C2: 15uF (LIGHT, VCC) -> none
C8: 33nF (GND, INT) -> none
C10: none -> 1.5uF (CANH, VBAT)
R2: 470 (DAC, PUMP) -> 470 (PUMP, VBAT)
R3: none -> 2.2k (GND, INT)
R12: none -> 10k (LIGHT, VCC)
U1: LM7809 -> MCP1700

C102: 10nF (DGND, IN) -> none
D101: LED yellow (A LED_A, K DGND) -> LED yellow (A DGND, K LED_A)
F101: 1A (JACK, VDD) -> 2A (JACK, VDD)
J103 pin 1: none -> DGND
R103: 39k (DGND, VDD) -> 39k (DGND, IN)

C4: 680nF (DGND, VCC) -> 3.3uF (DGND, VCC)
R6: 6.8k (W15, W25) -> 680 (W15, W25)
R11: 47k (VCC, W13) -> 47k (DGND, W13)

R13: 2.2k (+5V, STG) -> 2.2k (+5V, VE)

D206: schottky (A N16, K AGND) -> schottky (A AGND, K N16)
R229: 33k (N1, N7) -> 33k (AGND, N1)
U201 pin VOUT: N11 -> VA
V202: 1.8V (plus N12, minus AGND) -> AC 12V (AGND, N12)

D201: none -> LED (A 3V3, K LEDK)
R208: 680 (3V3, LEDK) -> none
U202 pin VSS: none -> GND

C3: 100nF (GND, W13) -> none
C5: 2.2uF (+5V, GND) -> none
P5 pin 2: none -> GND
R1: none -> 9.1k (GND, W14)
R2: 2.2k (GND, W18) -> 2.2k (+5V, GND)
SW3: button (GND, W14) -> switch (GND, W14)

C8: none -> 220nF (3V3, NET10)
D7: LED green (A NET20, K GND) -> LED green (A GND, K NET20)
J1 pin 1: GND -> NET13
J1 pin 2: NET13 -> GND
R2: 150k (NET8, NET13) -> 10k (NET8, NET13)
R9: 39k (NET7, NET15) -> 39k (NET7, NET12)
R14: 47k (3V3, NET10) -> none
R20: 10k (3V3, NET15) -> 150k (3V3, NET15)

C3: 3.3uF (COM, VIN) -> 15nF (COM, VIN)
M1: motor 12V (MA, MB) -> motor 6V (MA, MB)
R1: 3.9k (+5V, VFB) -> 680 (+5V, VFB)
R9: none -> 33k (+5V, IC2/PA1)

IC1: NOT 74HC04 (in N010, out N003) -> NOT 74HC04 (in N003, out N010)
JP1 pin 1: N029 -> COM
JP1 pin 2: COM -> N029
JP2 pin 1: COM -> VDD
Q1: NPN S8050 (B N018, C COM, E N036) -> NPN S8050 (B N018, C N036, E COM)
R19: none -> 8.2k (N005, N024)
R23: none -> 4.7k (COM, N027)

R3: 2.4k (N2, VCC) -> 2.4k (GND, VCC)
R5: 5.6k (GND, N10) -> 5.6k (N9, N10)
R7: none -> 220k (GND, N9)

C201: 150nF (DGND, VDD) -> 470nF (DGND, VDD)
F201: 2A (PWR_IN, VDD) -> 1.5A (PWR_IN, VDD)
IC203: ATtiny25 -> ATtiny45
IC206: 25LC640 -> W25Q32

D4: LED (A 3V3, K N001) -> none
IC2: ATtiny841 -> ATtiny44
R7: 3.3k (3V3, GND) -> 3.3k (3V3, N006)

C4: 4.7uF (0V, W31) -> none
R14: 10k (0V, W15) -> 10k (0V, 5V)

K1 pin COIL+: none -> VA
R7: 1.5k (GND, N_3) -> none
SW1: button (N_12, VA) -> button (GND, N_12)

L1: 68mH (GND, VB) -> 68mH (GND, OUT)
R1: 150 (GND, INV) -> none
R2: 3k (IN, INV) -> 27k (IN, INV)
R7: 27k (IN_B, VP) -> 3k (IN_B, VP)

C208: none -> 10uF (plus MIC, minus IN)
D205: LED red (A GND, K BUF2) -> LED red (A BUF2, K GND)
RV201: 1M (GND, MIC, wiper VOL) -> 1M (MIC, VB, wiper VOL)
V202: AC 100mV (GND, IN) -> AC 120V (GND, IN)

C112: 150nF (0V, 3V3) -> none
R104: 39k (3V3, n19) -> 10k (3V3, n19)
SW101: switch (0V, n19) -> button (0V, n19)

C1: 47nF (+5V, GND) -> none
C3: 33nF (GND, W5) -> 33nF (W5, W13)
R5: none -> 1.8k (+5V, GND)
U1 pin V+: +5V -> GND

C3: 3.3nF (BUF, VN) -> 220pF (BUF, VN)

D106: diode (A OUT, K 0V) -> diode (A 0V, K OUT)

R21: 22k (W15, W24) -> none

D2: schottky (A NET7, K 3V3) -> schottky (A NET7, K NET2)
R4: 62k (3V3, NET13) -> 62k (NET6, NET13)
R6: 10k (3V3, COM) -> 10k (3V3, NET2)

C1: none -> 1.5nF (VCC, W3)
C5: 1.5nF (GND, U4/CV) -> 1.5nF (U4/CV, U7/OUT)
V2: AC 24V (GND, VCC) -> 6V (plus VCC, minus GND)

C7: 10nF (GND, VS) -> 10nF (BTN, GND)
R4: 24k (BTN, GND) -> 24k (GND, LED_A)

--- WHAT TO WORK ON ---
If a line in the entries contains "AGND", copy it.

--- EXPECTED ANSWER ---
D206: schottky (A N16, K AGND) -> schottky (A AGND, K N16)
R229: 33k (N1, N7) -> 33k (AGND, N1)
V202: 1.8V (plus N12, minus AGND) -> AC 12V (AGND, N12)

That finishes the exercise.